▶ **ENTRIES SUPPLIED**
--

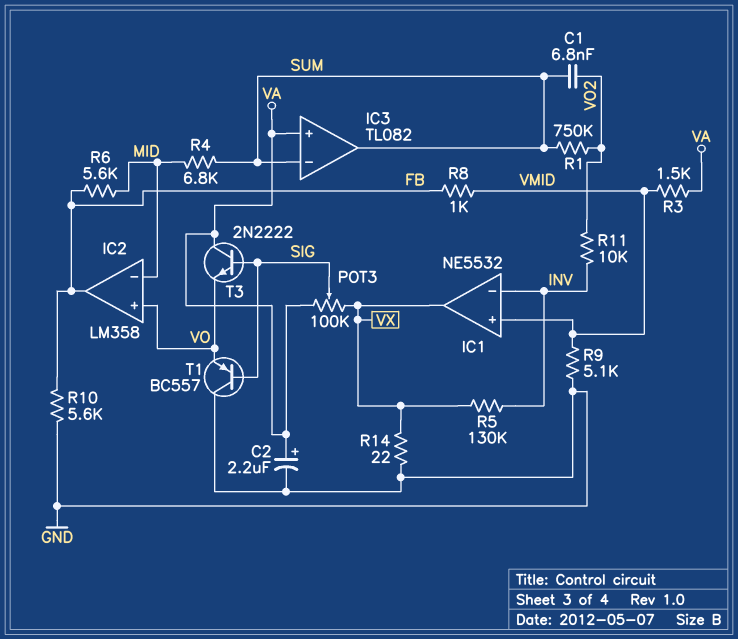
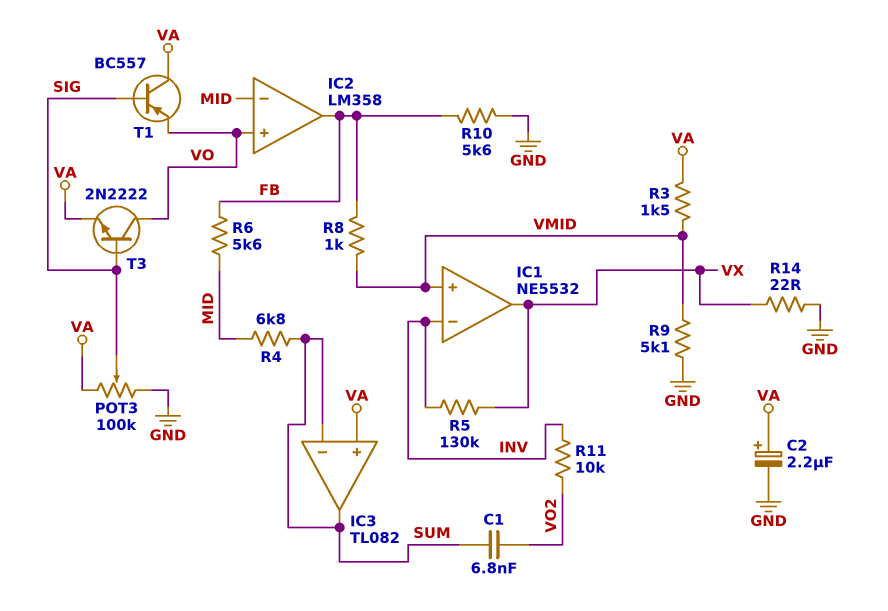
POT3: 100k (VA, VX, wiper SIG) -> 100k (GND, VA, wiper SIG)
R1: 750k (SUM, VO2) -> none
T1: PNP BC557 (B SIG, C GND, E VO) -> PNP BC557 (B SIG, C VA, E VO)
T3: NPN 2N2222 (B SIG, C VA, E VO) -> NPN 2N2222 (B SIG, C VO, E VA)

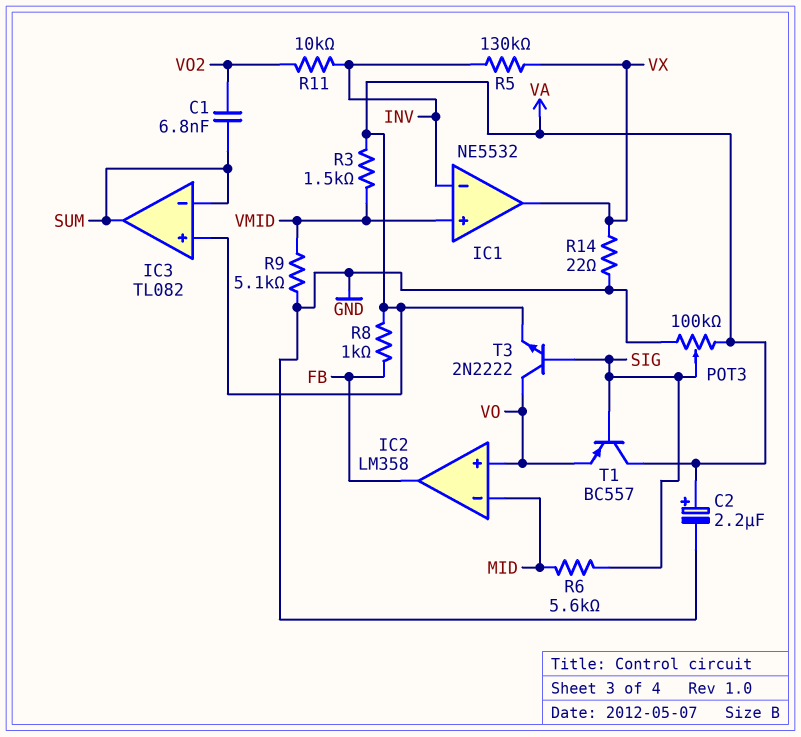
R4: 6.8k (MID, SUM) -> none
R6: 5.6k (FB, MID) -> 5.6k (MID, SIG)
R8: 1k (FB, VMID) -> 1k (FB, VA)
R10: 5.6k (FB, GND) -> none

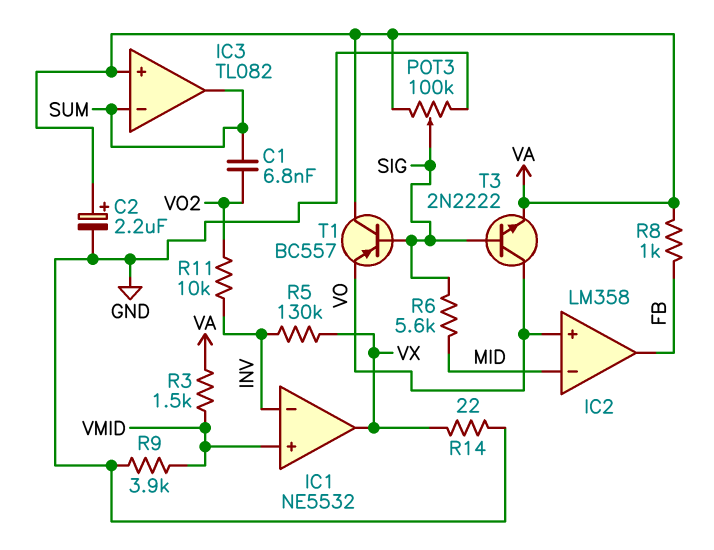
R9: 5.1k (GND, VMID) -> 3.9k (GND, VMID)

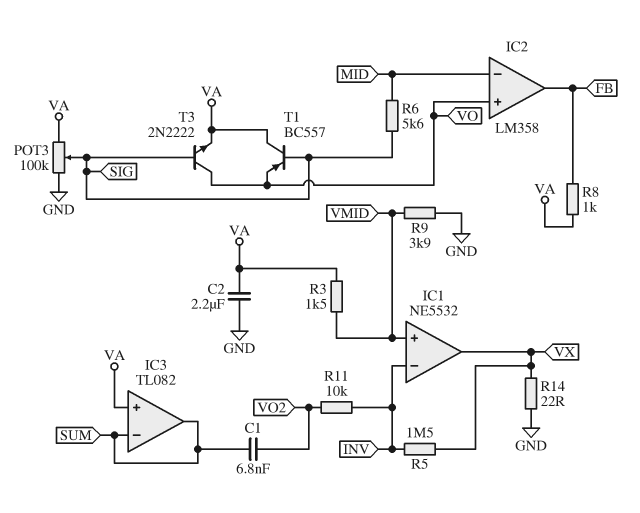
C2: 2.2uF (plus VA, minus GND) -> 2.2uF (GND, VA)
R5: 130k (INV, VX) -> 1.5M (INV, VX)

--

▶ **ACTION ITEM**
Copy all lines from the material that contain "none".

▶ **ANSWER SPACE**
R1: 750k (SUM, VO2) -> none
R4: 6.8k (MID, SUM) -> none
R10: 5.6k (FB, GND) -> none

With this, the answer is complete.